**Problem statement:**
Starting at the line that contains "white dumbbell: 5 -> 8", write out each line through the end of the data below, exactly as it stands. Skip any pictures.

**Provided data:**
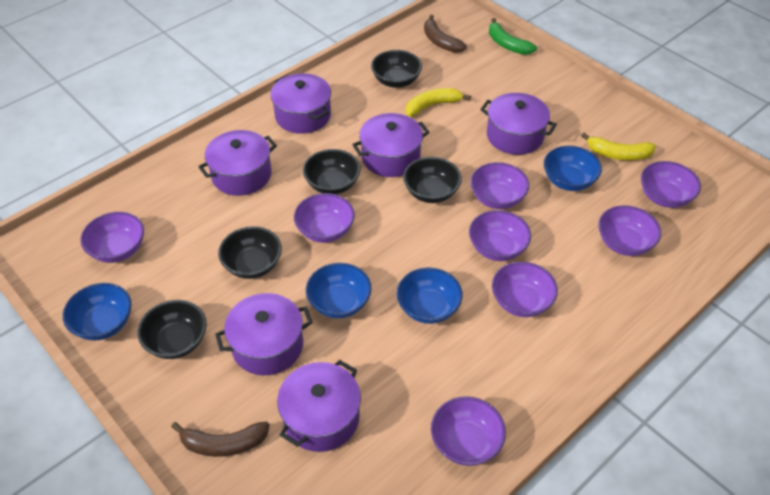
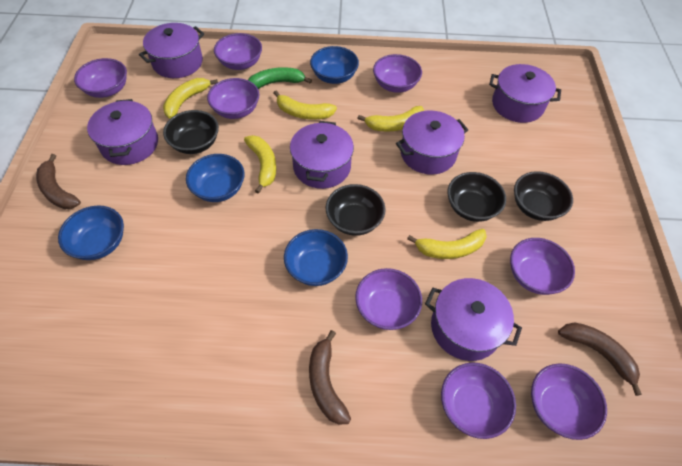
black bowl: 5 -> 4
brown banana: 2 -> 3
yellow banana: 2 -> 5

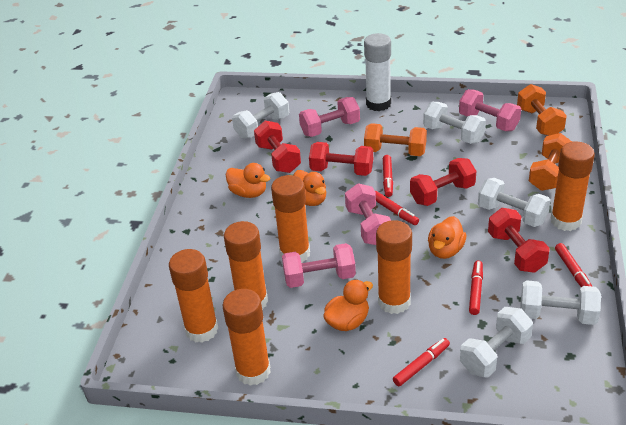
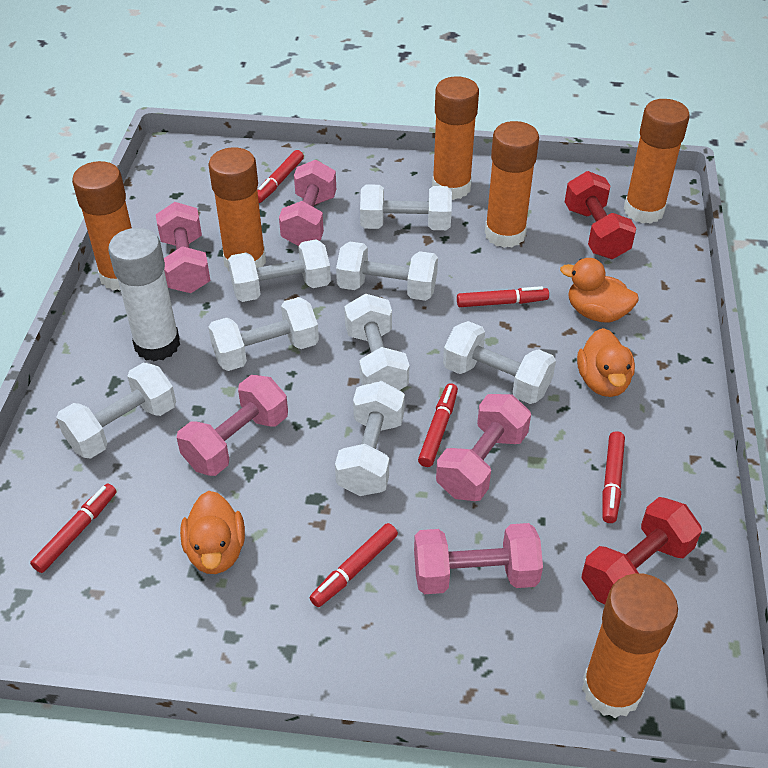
orange duck: 4 -> 3
orange dumbbell: 3 -> 0
pink dumbbell: 4 -> 5
red dumbbell: 4 -> 2
red marker: 5 -> 6
white dumbbell: 5 -> 8

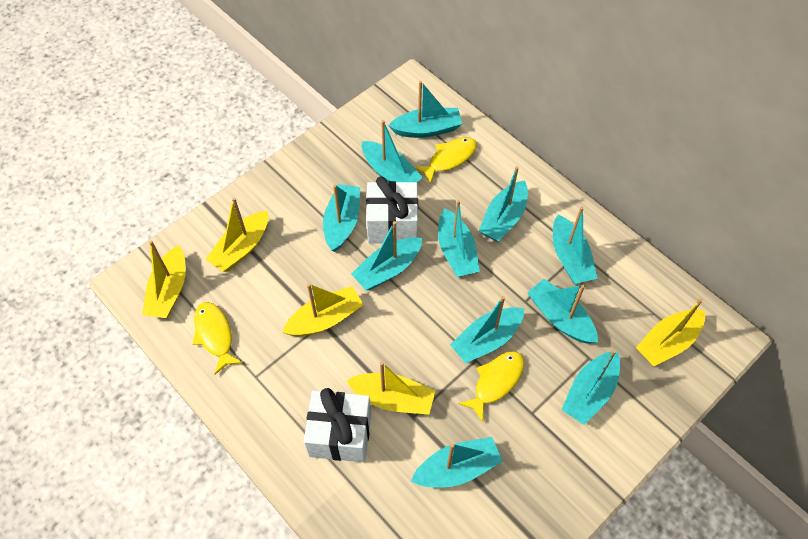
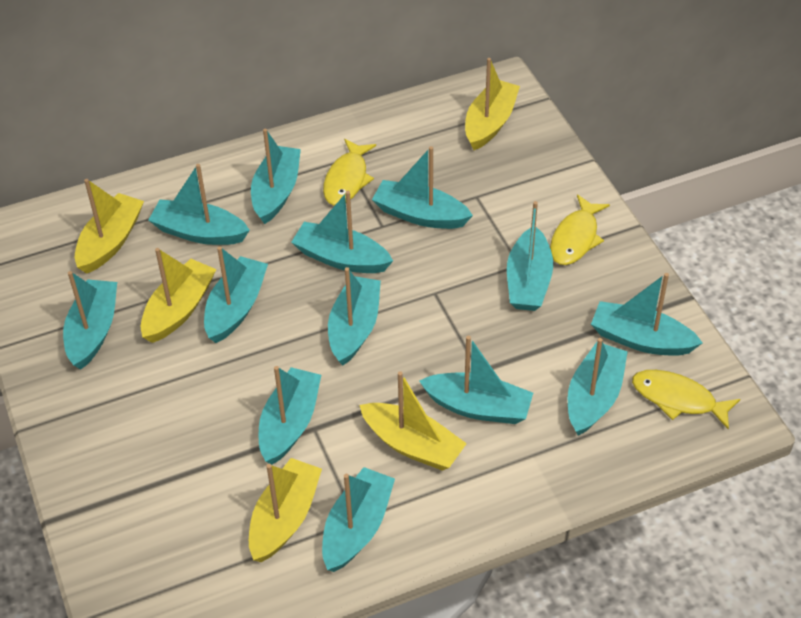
turquoise boat: 11 -> 13
white gift: 2 -> 0

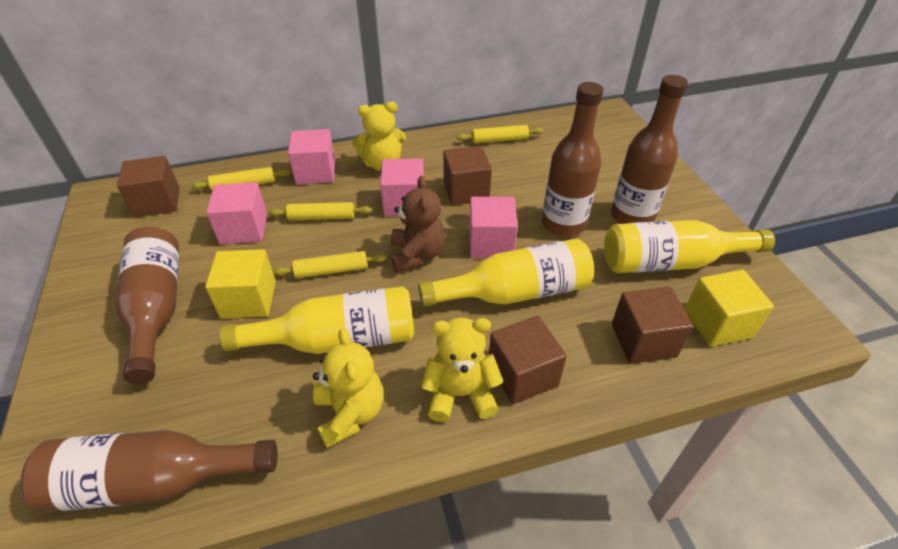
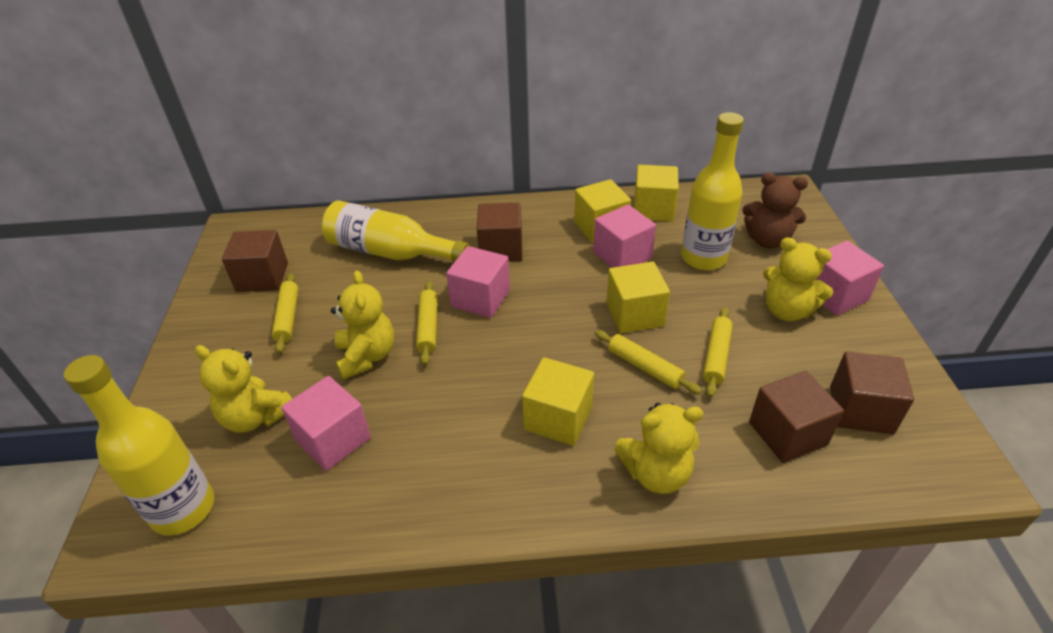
brown bottle: 4 -> 0
yellow cube: 2 -> 4
yellow teddy bear: 3 -> 4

**Response below:**
white dumbbell: 5 -> 8

turquoise boat: 11 -> 13
white gift: 2 -> 0

brown bottle: 4 -> 0
yellow cube: 2 -> 4
yellow teddy bear: 3 -> 4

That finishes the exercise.